Records for locating displayed items:
***

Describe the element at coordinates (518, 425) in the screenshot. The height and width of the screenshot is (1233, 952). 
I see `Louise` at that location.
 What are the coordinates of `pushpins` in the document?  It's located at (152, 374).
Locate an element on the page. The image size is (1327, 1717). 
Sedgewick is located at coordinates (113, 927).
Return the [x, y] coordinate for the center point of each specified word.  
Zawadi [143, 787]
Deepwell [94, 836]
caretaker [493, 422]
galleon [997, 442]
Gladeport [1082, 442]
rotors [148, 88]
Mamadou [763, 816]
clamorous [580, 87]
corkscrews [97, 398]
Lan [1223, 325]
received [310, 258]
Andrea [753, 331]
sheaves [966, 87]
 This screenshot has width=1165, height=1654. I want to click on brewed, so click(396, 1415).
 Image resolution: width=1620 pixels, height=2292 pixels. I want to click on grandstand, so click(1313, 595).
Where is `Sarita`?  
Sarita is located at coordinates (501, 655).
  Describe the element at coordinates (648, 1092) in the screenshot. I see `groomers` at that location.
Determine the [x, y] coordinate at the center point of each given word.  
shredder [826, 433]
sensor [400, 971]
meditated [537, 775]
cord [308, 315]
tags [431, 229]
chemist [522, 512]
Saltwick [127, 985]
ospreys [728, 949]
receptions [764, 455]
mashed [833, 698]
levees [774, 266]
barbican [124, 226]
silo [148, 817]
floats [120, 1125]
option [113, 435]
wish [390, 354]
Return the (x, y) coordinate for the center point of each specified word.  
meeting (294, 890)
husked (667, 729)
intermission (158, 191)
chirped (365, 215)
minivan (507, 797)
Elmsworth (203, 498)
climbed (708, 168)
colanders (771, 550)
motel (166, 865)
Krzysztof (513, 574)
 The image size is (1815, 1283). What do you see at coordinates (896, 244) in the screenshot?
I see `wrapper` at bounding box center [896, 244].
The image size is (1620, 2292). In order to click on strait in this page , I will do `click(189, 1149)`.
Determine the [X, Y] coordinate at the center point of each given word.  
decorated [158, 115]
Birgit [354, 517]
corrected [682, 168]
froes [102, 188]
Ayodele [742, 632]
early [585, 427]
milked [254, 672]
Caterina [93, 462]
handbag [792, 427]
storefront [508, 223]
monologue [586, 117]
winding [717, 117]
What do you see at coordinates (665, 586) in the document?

***

**Task prompt**.
Can you locate every line of the material above that contains the string "width" and copy each of those lines? Case counts.

**Response to this task**.
Describe the element at coordinates (518, 425) in the screenshot. The height and width of the screenshot is (1233, 952). 
 This screenshot has width=1165, height=1654. I want to click on brewed, so click(396, 1415).
 Image resolution: width=1620 pixels, height=2292 pixels. I want to click on grandstand, so click(1313, 595).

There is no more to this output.